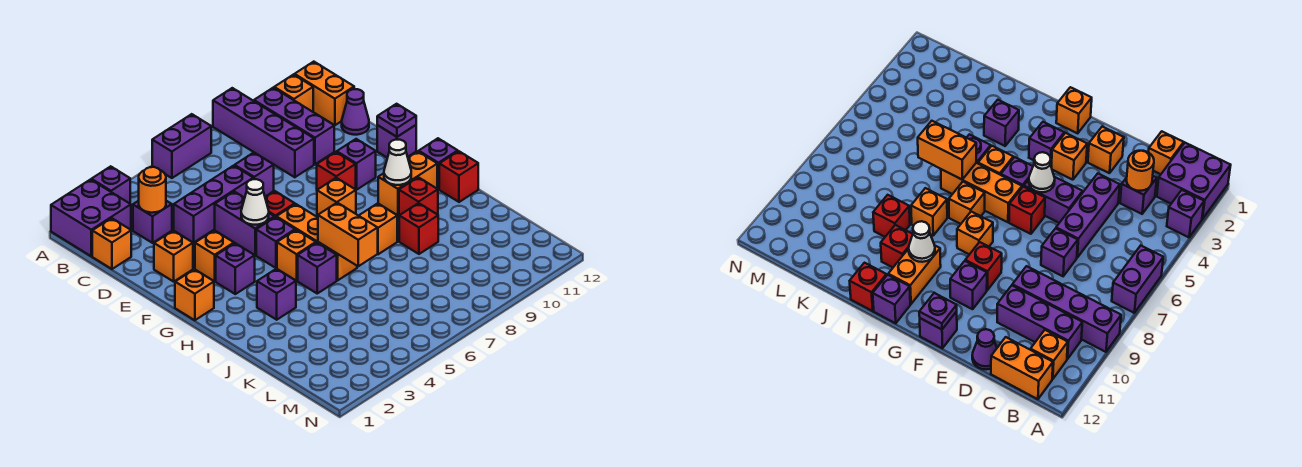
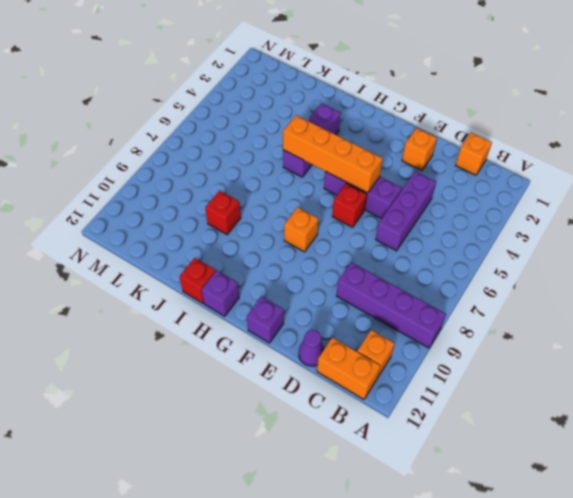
orange brick F5:I5 level 2 -> white cone F5 level 2
none -> purple brick A1:B2 level 1
none -> purple brick A3 level 1
none -> purple brick A6:A7 level 1
none -> purple brick B10:D10 level 1

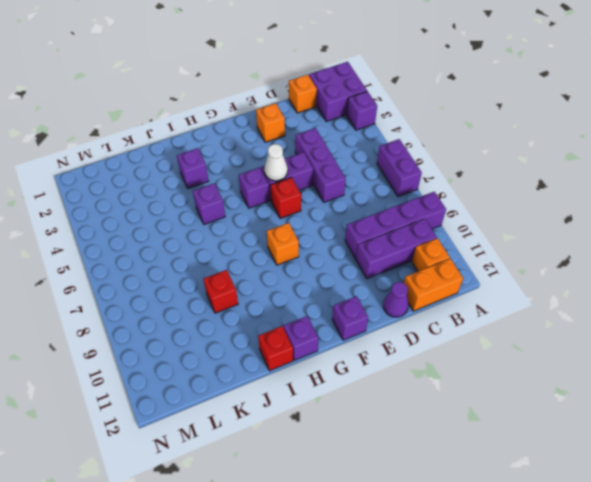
none -> purple brick C3 level 1
none -> purple brick D7 level 1
none -> orange brick F3 level 1
none -> red brick F9 level 1

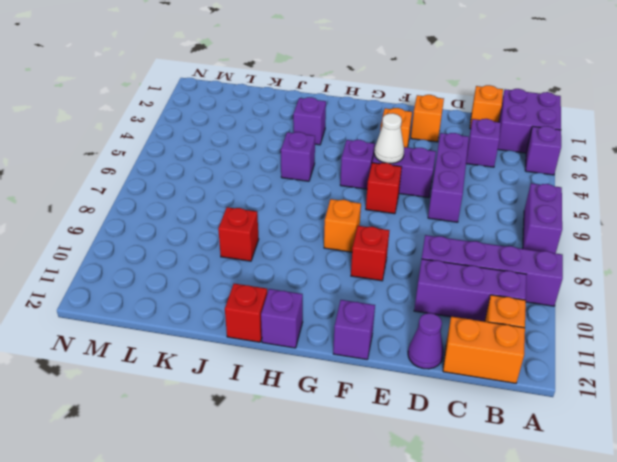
none -> purple brick D7 level 1
none -> purple brick F10 level 1
none -> orange brick G1 level 1
none -> purple brick G3 level 1

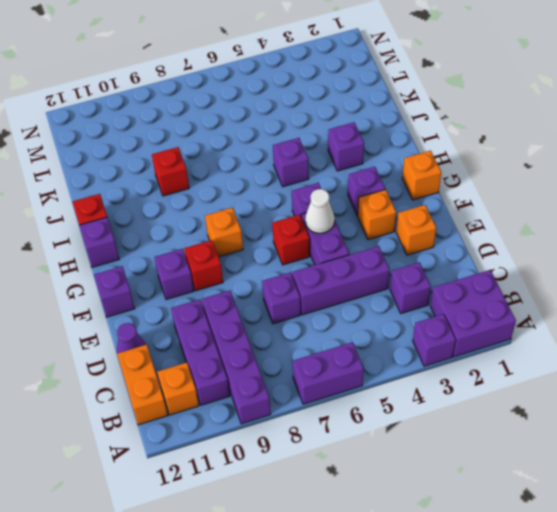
none -> orange brick C1 level 1
none -> orange brick G6:I6 level 1
none -> orange brick H5 level 1
none -> orange brick H7 level 1

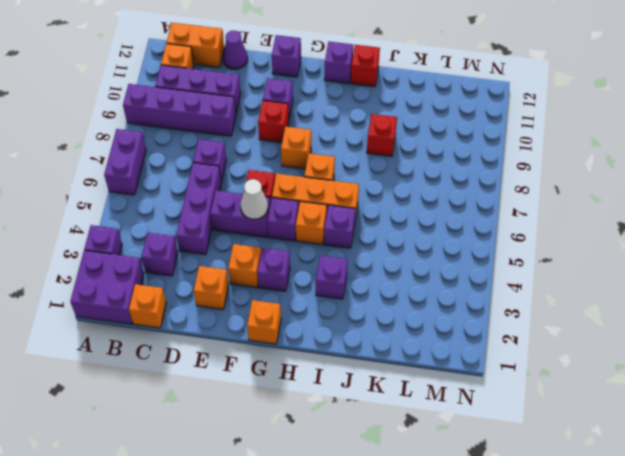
none -> orange brick H10:H11 level 1
none -> orange brick I8 level 1
none -> red brick I10 level 1
none -> orange round brick C3 level 2

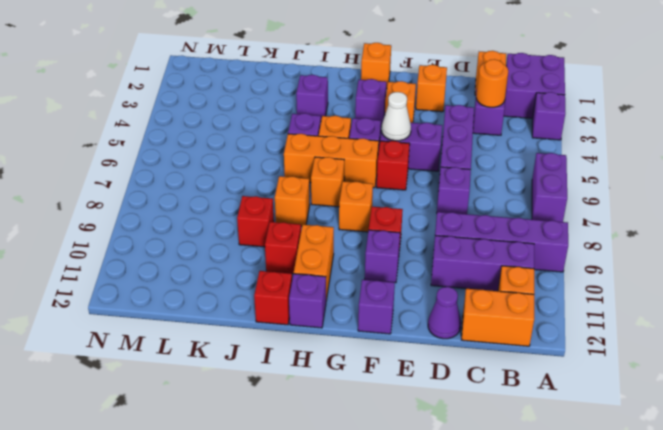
none -> purple plate F12 level 2
none -> white cone H10 level 2
none -> orange brick I6:J6 level 2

• [Task item]:
When you come to the line containing "none -> red brick I10 level 1" in the records above, repeat that line and all lines after it exactly, but not the pictures.

• [Written solution]:
none -> red brick I10 level 1
none -> orange round brick C3 level 2

none -> purple plate F12 level 2
none -> white cone H10 level 2
none -> orange brick I6:J6 level 2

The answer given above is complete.